* [Task brief]:
Would you please copy each line below that includes the string "truck"?

* [Material provided]:

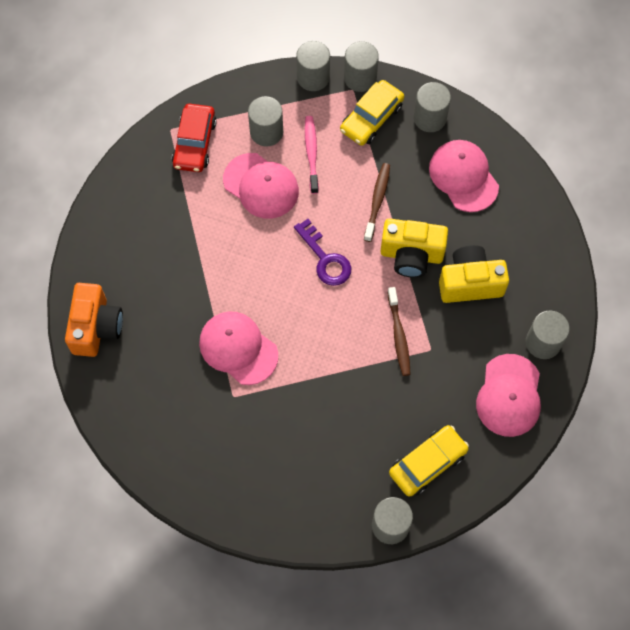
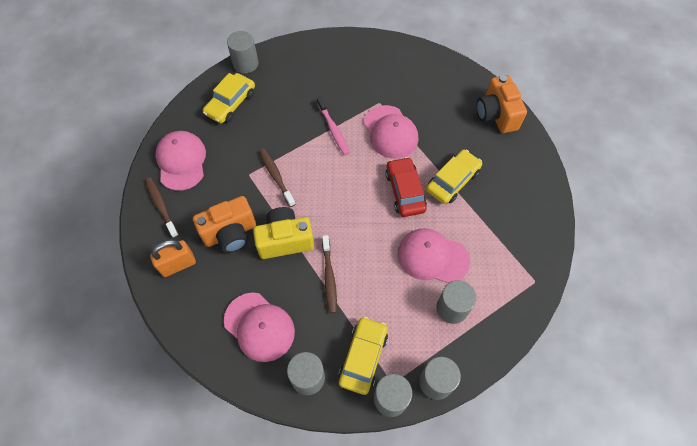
camera: 160 degrees right, 5 degrees down
red car [172,104,217,172] -> red car moved to [386,157,427,217]
pink cap [199,312,278,385] -> pink cap turned 45 degrees clockwise [364,105,419,159]
purple key [294,219,351,286] -> none
pink toothbrush [305,116,319,194] -> pink toothbrush moved to [317,97,350,155]
yellow camera [439,245,509,303] -> orange camera [193,196,256,253]
grey cylinder [526,311,570,359] -> brown toothbrush [145,177,179,238]
none -> orange padlock [150,240,196,277]
none -> yellow car [426,150,482,204]

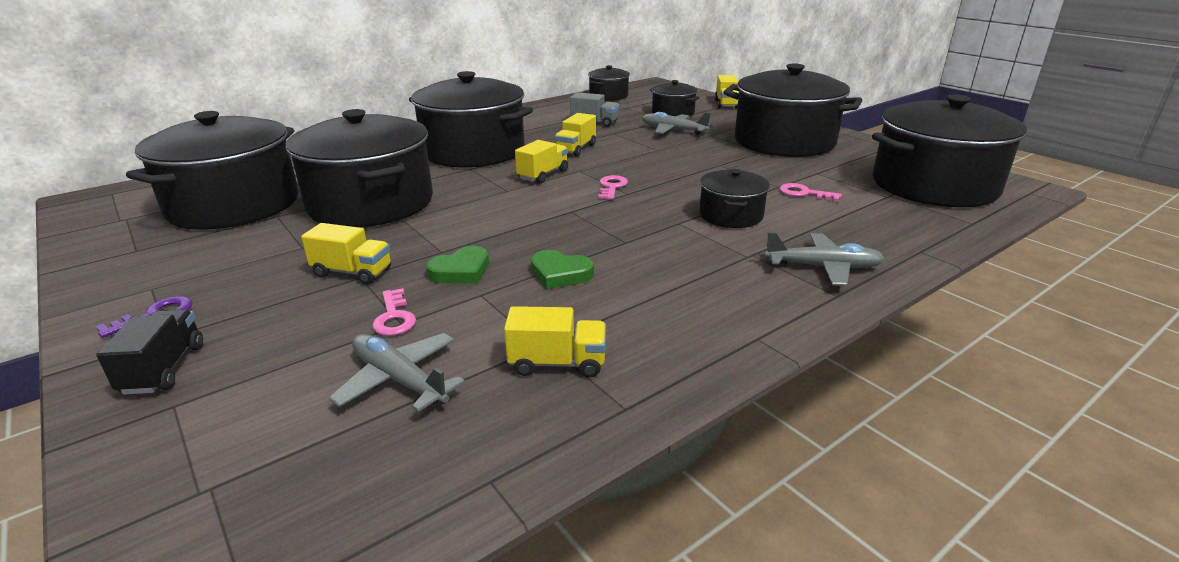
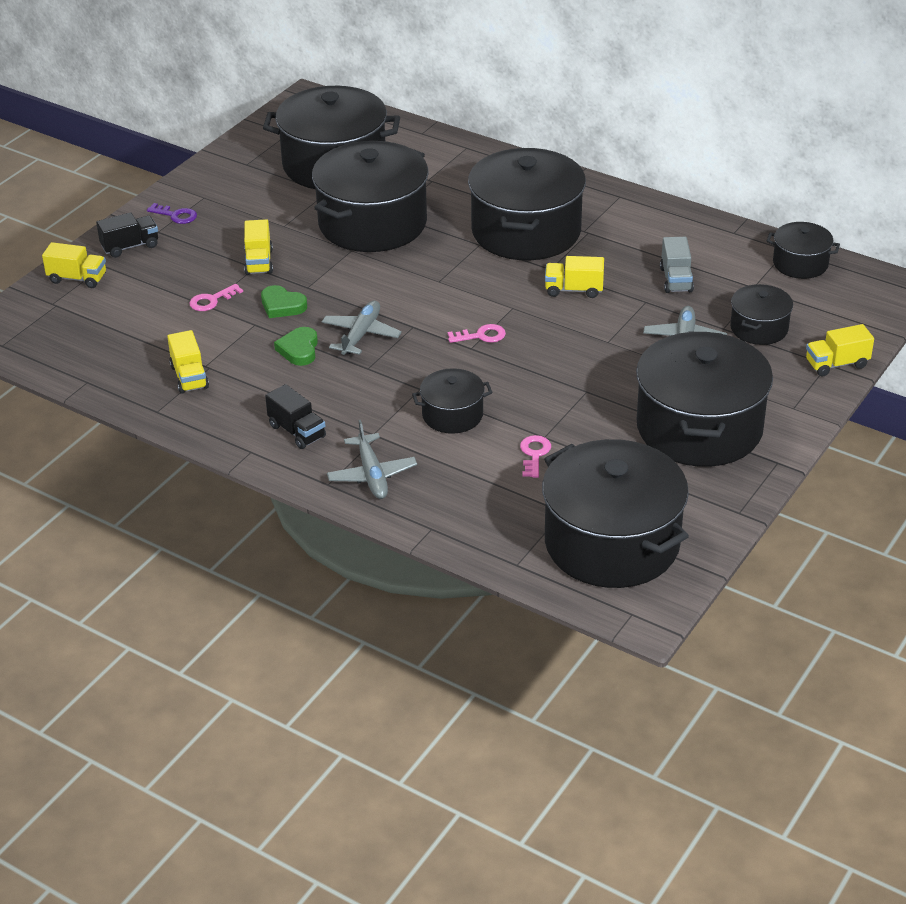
camera: 70 degrees right, 10 degrees up
grey plane [329,333,465,412] -> grey plane moved to [322,300,402,355]
yellow truck [515,140,568,184] -> yellow truck moved to [42,242,106,288]
none -> black truck [265,384,326,449]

* [Answer space]:
yellow truck [515,140,568,184] -> yellow truck moved to [42,242,106,288]
none -> black truck [265,384,326,449]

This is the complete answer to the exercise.